AIM OF THE EXERCISE — When a line of the entries contains "switch", please list that line.

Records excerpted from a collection
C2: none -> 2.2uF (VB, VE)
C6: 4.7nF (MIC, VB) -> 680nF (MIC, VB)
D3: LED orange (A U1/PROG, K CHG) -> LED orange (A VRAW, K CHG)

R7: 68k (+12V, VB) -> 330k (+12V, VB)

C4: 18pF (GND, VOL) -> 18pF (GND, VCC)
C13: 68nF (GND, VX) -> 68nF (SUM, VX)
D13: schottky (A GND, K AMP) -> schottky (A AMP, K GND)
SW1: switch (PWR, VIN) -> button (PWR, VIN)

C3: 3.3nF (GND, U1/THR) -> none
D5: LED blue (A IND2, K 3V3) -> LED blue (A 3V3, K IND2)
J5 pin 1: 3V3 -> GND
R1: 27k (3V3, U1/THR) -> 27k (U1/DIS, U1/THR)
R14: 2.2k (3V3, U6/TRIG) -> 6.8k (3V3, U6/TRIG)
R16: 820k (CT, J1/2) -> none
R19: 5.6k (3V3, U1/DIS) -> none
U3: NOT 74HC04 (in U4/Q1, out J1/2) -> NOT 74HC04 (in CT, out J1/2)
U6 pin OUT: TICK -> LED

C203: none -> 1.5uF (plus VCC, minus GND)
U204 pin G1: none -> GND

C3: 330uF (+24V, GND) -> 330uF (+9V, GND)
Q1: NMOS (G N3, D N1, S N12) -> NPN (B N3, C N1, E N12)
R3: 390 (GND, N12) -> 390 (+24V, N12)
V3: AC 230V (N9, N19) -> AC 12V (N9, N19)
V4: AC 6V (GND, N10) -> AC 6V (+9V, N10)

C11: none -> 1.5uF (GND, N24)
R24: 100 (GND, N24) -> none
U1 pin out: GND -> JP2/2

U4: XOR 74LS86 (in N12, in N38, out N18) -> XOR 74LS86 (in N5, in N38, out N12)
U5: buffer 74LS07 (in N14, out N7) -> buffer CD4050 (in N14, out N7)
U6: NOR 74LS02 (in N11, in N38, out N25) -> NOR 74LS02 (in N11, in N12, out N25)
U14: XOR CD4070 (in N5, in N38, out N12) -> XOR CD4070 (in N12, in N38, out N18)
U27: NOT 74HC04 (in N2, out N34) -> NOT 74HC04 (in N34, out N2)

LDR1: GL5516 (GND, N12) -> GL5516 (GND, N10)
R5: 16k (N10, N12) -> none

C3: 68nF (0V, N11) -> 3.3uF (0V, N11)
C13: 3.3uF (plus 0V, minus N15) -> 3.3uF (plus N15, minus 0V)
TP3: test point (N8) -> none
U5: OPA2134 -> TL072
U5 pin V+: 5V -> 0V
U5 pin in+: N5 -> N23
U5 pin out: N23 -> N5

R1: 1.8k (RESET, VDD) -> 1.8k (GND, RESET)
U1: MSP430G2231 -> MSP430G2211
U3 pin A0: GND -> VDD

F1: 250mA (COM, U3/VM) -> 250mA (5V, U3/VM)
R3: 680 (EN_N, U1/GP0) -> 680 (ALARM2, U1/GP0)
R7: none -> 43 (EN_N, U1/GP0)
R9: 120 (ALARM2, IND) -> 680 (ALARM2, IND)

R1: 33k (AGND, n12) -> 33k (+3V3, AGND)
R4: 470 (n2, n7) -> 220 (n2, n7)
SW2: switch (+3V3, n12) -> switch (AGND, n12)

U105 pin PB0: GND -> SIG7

EXERCISE RESULT —
SW1: switch (PWR, VIN) -> button (PWR, VIN)
SW2: switch (+3V3, n12) -> switch (AGND, n12)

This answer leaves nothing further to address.